PROBLEM TO SOLVE >> What is the count of lines below that include "TRIG"? Reply with nothing else.

--------

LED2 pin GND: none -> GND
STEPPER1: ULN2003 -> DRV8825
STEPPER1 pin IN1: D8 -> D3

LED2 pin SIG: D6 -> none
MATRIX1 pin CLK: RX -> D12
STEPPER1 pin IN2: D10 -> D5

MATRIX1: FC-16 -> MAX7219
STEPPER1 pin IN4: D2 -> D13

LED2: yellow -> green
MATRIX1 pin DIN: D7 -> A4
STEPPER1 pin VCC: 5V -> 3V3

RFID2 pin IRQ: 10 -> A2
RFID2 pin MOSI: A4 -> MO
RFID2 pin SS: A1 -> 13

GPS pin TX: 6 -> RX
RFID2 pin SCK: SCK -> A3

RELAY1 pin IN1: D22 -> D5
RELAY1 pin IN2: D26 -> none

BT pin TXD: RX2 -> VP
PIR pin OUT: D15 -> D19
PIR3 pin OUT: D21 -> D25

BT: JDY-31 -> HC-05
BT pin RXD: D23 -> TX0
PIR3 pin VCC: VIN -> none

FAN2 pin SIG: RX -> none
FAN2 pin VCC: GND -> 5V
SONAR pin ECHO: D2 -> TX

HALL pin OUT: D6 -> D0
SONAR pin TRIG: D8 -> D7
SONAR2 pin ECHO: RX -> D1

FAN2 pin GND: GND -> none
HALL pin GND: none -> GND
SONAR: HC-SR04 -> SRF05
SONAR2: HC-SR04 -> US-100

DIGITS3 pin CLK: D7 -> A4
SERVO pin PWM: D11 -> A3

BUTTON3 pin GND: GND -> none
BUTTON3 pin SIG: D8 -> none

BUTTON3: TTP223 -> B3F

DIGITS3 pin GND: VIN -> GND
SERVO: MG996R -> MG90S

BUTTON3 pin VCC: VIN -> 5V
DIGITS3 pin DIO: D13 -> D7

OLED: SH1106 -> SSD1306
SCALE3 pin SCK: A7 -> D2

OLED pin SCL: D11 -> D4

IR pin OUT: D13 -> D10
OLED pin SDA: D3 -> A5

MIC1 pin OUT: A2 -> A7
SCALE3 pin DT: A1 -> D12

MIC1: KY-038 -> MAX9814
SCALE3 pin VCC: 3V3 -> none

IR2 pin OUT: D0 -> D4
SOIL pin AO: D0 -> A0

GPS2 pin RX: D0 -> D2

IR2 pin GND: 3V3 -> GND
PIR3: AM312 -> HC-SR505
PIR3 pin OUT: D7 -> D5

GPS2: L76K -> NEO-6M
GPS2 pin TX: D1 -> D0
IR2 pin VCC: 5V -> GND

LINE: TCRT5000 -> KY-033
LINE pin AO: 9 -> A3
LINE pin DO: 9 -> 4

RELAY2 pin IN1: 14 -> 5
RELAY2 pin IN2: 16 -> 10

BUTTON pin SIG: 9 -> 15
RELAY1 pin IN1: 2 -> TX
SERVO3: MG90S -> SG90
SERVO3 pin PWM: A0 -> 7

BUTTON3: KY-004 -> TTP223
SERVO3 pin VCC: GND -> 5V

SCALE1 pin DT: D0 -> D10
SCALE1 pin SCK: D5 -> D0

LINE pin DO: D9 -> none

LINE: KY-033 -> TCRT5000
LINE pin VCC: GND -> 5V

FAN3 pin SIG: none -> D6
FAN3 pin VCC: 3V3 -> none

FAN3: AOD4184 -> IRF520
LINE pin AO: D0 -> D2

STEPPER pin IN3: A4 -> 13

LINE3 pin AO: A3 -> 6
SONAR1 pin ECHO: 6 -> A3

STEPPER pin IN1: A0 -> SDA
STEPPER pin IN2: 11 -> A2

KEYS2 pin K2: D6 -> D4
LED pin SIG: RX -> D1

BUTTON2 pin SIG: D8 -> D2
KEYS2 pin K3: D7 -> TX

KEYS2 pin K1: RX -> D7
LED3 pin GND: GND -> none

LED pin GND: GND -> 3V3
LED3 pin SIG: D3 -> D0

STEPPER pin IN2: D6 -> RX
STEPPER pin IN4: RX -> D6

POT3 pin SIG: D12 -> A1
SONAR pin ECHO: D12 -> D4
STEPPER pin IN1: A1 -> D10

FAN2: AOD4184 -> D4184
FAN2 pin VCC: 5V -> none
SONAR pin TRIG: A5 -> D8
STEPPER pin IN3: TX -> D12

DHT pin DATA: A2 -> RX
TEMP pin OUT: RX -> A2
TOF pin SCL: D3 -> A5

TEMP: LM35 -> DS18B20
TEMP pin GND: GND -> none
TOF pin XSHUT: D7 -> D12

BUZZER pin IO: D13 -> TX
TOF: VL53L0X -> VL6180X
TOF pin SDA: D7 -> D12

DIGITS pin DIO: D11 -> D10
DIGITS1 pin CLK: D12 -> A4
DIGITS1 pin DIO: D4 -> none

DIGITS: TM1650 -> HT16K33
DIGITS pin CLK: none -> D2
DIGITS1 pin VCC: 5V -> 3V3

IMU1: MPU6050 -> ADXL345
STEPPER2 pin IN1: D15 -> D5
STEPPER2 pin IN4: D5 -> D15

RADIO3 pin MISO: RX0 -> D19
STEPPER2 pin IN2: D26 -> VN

--------

EXPECTED ANSWER >> 2